_Work task:_
Exclude the pictures and set down, unaltered, the lines from the one that holds "none -> red brick D8:G8 level 1" through the end of the data.

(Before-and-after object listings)
++++++++
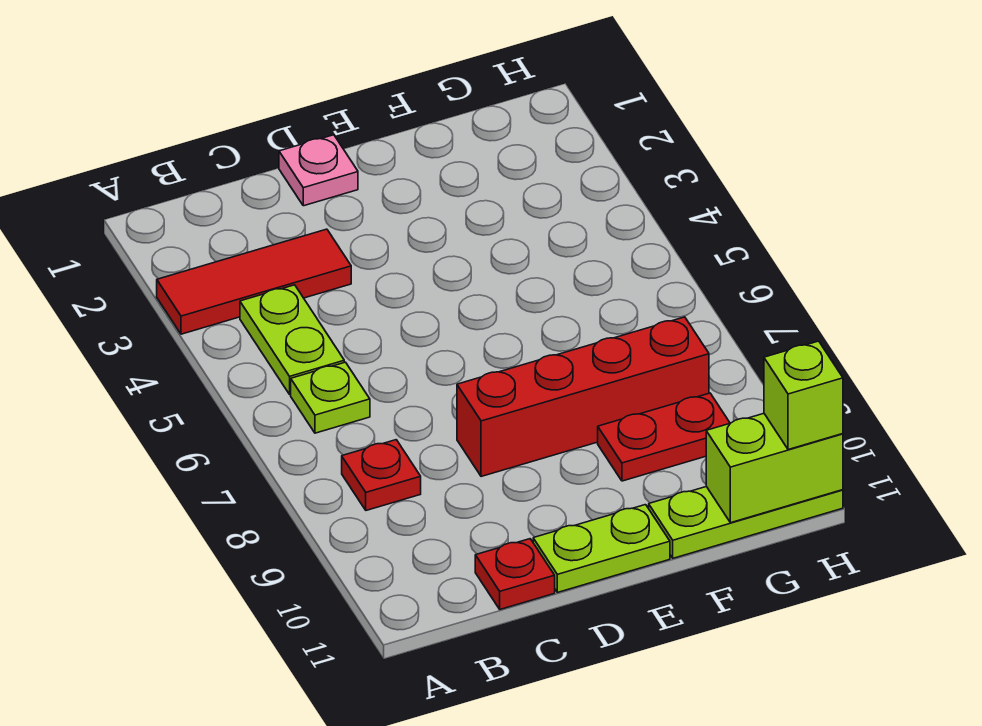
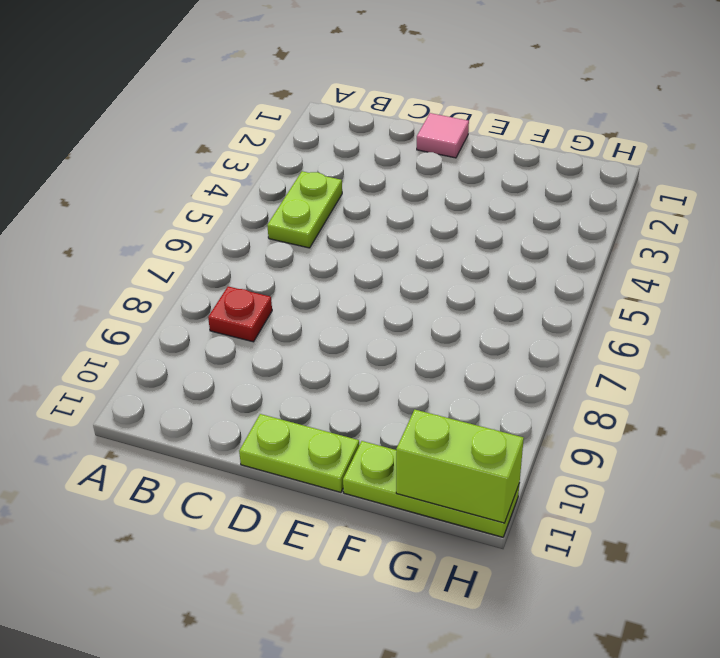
pink tile D1 level 1 -> pink plate D1 level 1
none -> red tile A3:C3 level 1
none -> lime plate B6 level 1
none -> red plate C11 level 1

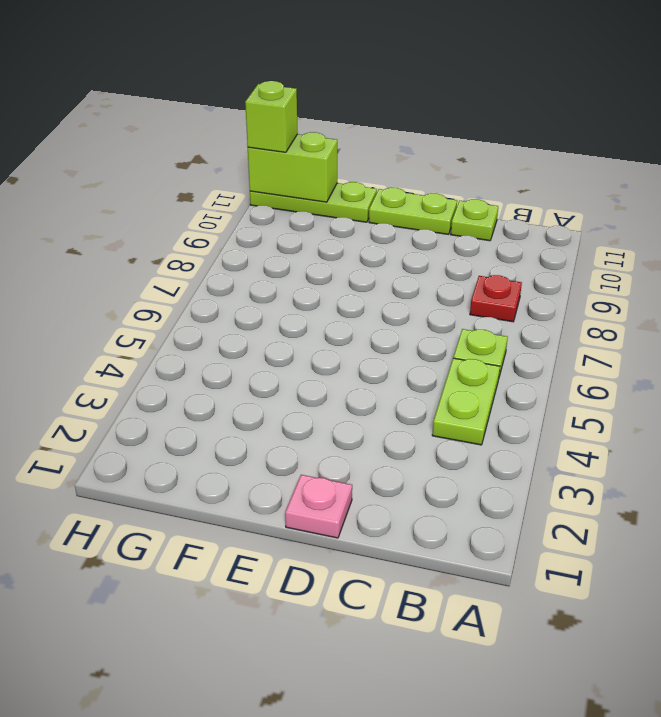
lime plate C11 level 1 -> red plate C11 level 1
none -> red tile A3:C3 level 1
none -> red brick D8:G8 level 1
none -> red plate F9:G9 level 1

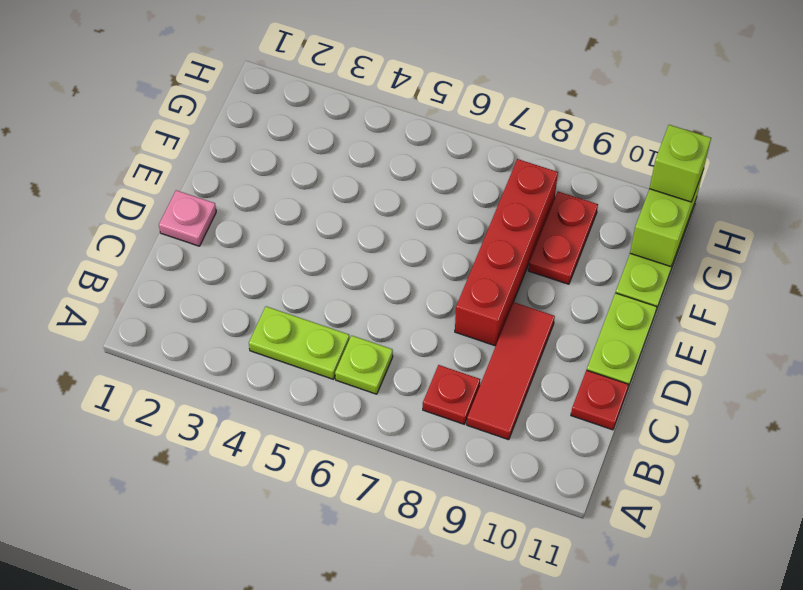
red tile B9:D9 level 1 -> red tile A3:C3 level 1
++++++++
_Exercise solution:_
none -> red brick D8:G8 level 1
none -> red plate F9:G9 level 1

red tile B9:D9 level 1 -> red tile A3:C3 level 1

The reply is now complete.